- [Work request]
Print exactly the lines from the one containing "TFT pin RES: 6 -> 10" through the last line of the entries below; the pictures stay out of the copy.

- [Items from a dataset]
------------------------------------------------------------------------

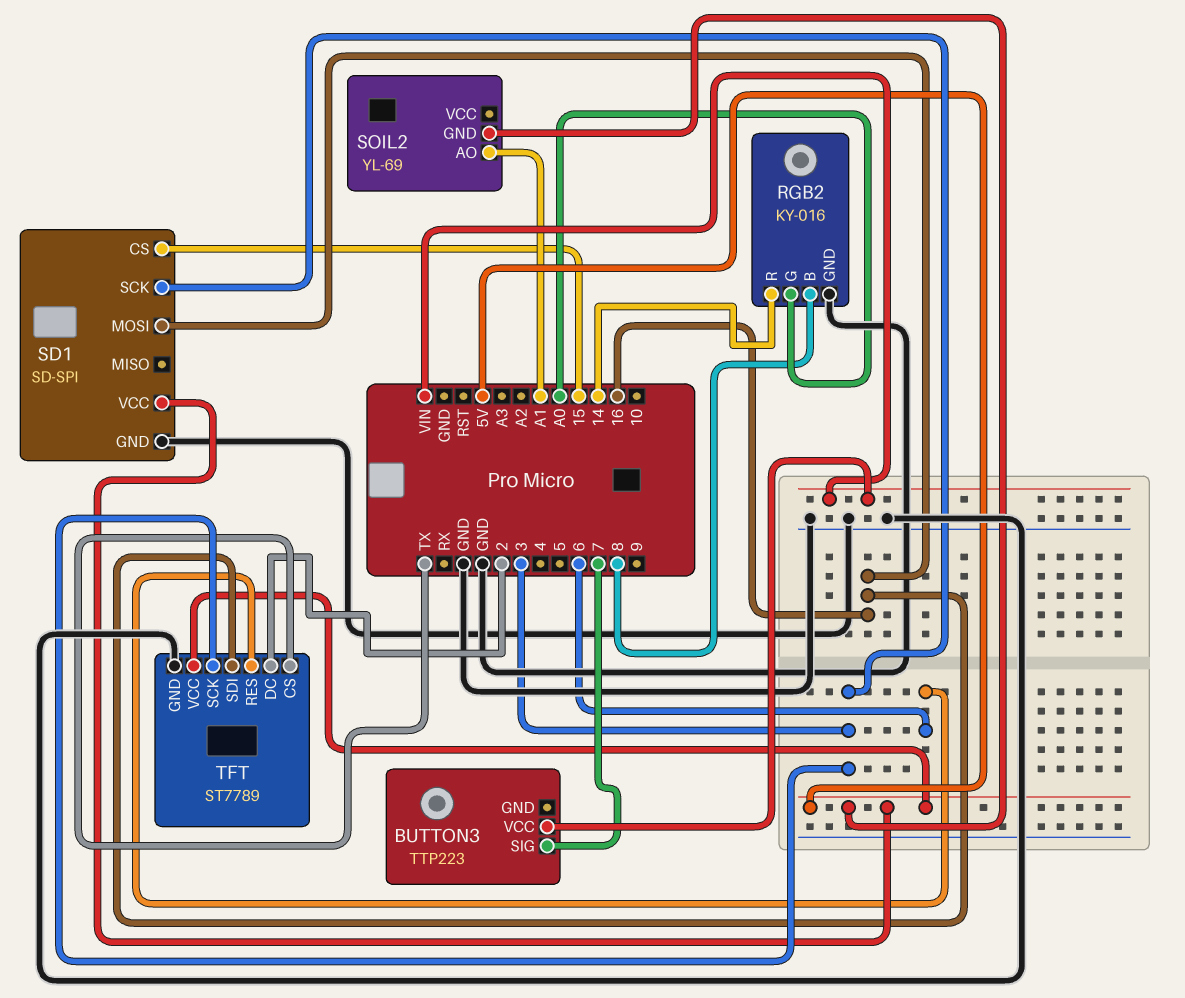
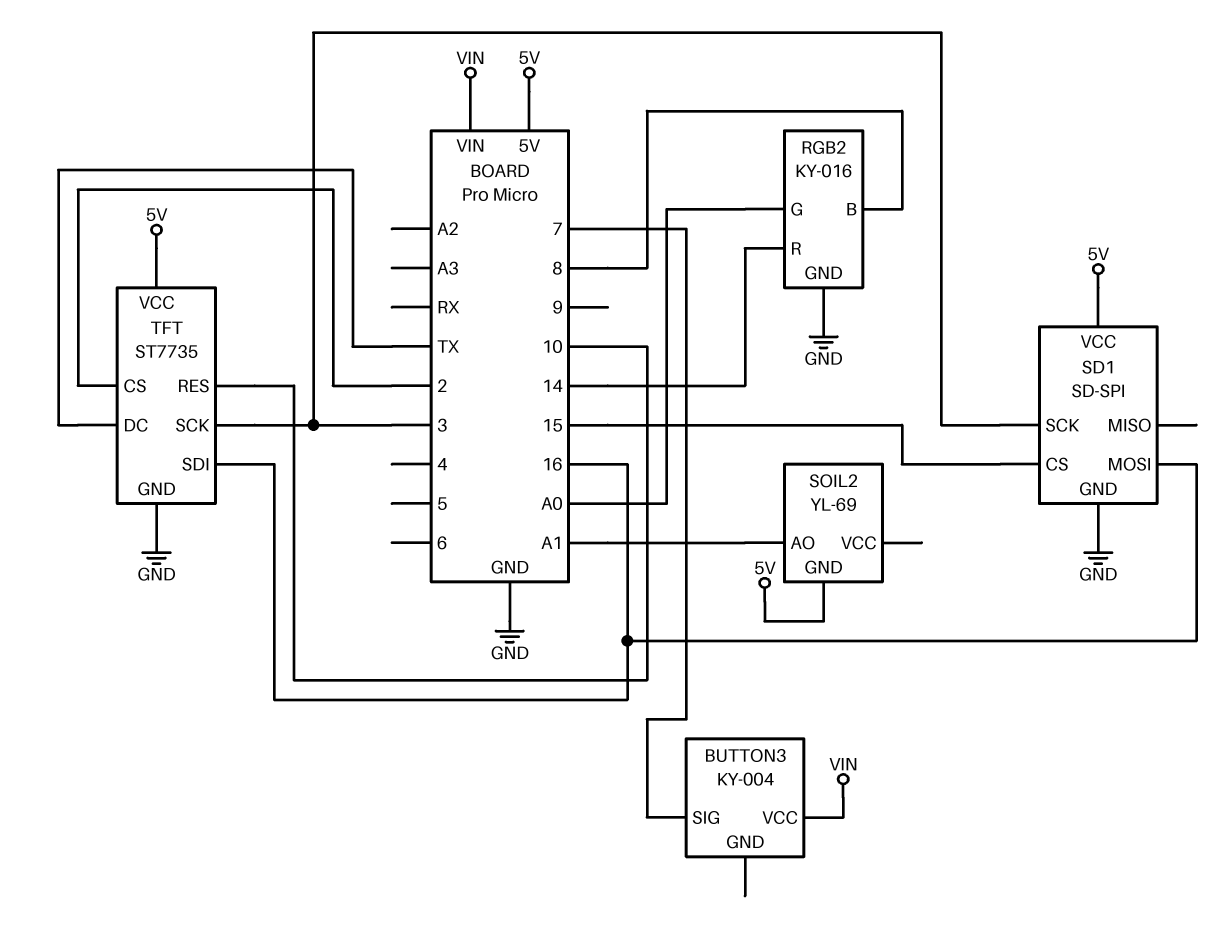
BUTTON3: TTP223 -> KY-004
TFT: ST7789 -> ST7735
TFT pin CS: TX -> 2
TFT pin DC: 2 -> TX
TFT pin RES: 6 -> 10

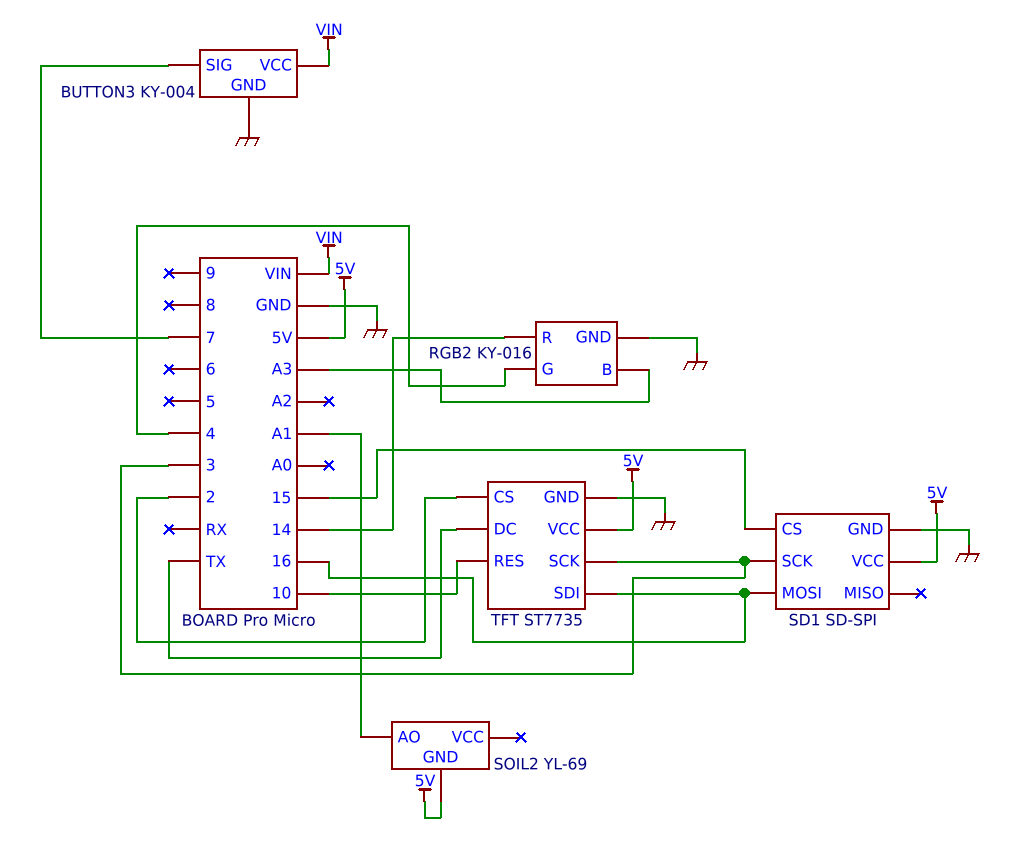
BUTTON3 pin GND: none -> GND
RGB2 pin B: 8 -> A3
RGB2 pin G: A0 -> 4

------------------------------------------------------------------------

- [Response to this task]
TFT pin RES: 6 -> 10

BUTTON3 pin GND: none -> GND
RGB2 pin B: 8 -> A3
RGB2 pin G: A0 -> 4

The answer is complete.